- [Problem to work on] Return exactly the lines below, starting with the one that has "brown hammer [496,249,563,271]" and going on through the one that has "none -> white lamp [396,245,452,341]".

- [Exercise data]
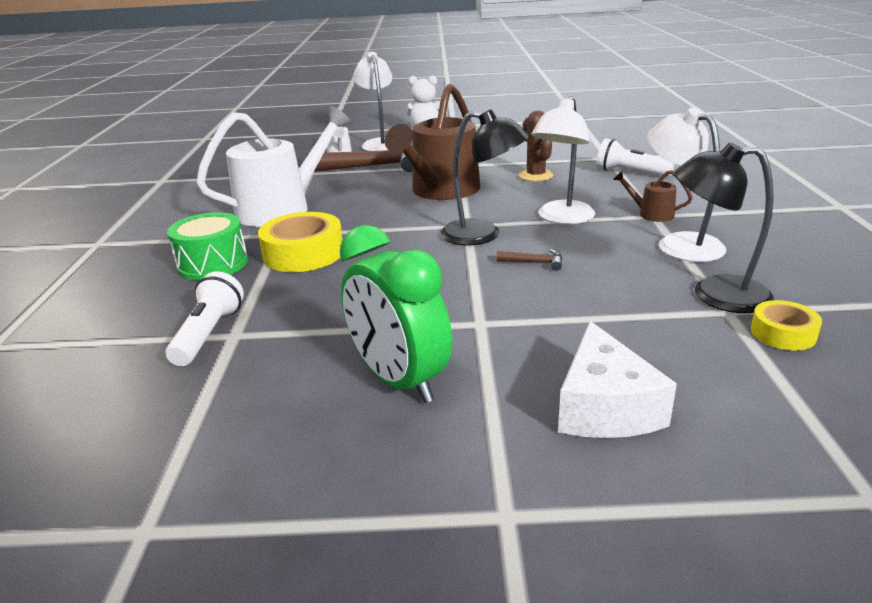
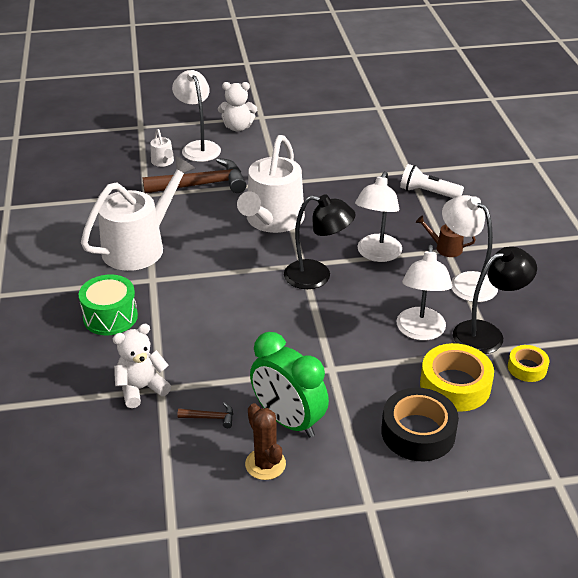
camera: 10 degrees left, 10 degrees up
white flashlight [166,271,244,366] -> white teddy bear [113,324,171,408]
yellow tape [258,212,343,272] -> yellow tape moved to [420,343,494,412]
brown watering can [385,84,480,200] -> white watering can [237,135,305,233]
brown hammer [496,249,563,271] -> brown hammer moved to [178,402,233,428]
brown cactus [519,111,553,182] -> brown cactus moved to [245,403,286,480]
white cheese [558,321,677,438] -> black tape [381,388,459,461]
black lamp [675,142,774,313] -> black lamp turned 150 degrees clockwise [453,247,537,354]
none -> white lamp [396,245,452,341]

* * *

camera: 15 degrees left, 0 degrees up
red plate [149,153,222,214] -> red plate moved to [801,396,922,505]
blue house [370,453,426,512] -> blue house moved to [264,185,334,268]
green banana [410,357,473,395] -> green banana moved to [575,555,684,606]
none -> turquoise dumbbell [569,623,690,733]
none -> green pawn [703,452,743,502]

- [Answer for this exercise]
brown hammer [496,249,563,271] -> brown hammer moved to [178,402,233,428]
brown cactus [519,111,553,182] -> brown cactus moved to [245,403,286,480]
white cheese [558,321,677,438] -> black tape [381,388,459,461]
black lamp [675,142,774,313] -> black lamp turned 150 degrees clockwise [453,247,537,354]
none -> white lamp [396,245,452,341]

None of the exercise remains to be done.